• [TASK INSTRUCTIONS]: Where a line below holds the string "rotated", count it; then give the total without any other words.

(SOURCE INFORMATION Opens)

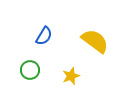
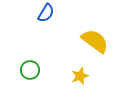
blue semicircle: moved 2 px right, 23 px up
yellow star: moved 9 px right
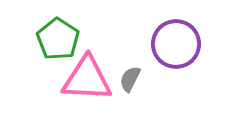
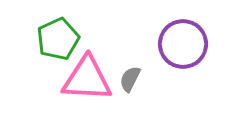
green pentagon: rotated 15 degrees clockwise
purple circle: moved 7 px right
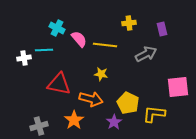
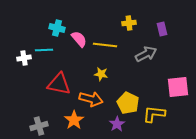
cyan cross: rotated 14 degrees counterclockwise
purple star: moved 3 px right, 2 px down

(SOURCE INFORMATION Closes)

• [COMPLETED TASK]: 2